Work to complete: Among the entries that follow, the required portion opens with the line containing "yellow plate A3 level 2 -> none" and closes with the line containing "orange plate G10:H11". Give that portion again exactly, and nothing else.
--- Dataset Enclosed Below ---
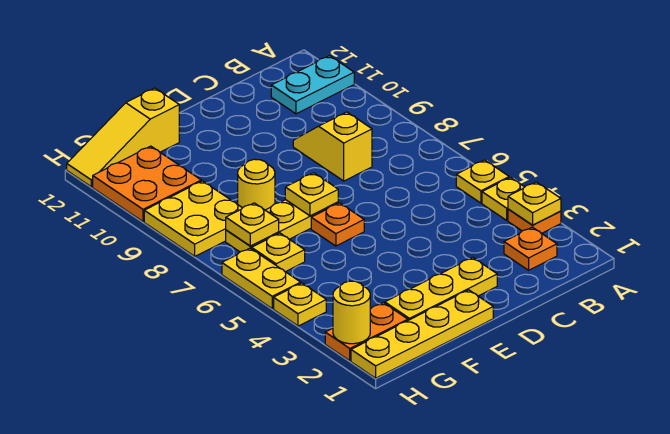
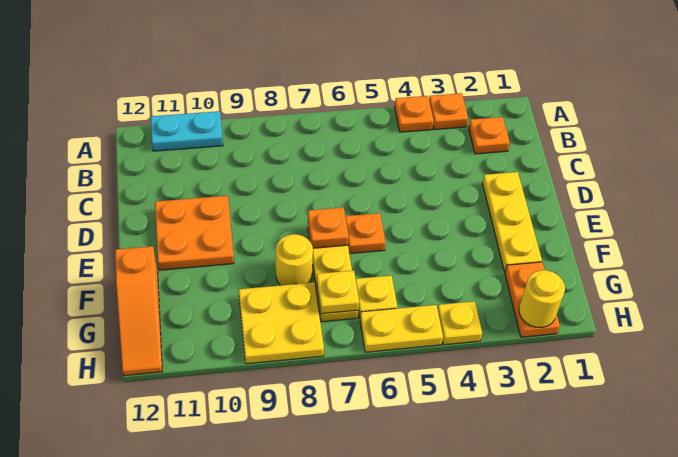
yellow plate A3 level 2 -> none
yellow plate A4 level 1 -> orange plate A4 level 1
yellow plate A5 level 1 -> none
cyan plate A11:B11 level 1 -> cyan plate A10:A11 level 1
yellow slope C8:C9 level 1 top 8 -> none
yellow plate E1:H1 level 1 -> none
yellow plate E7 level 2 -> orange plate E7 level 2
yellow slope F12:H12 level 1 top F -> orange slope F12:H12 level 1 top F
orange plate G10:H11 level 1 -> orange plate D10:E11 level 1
--- End of Enclosed Dataset ---
--- Dataset Enclosed Below ---
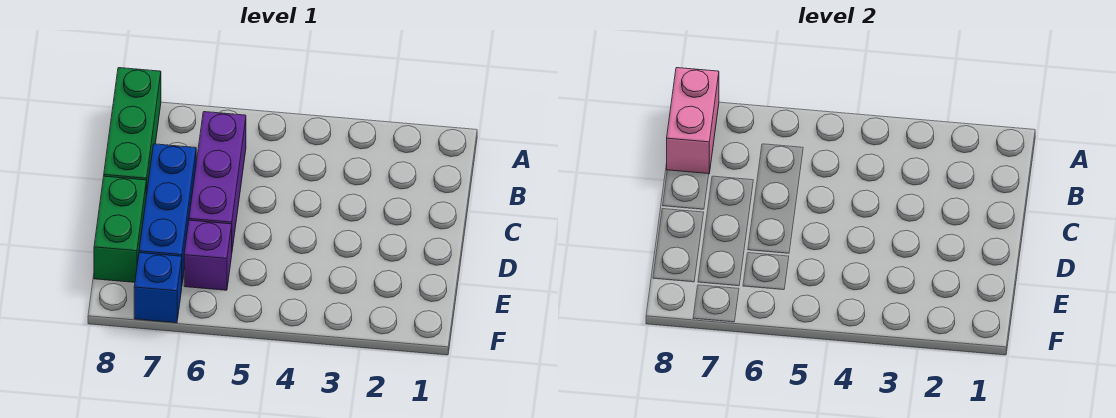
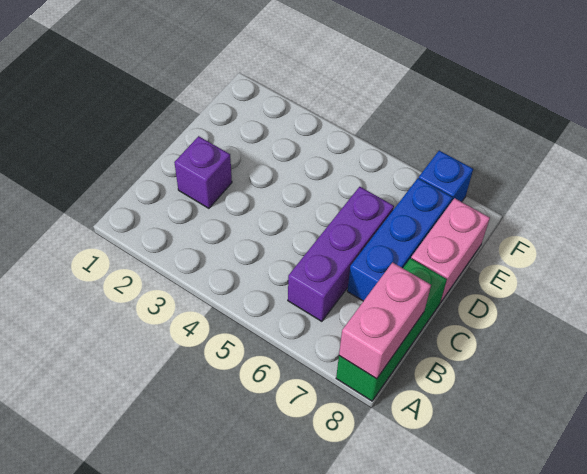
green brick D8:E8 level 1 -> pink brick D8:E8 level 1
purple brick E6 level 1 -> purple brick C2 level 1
--- End of Enclosed Dataset ---
Expected answer:
yellow plate A3 level 2 -> none
yellow plate A4 level 1 -> orange plate A4 level 1
yellow plate A5 level 1 -> none
cyan plate A11:B11 level 1 -> cyan plate A10:A11 level 1
yellow slope C8:C9 level 1 top 8 -> none
yellow plate E1:H1 level 1 -> none
yellow plate E7 level 2 -> orange plate E7 level 2
yellow slope F12:H12 level 1 top F -> orange slope F12:H12 level 1 top F
orange plate G10:H11 level 1 -> orange plate D10:E11 level 1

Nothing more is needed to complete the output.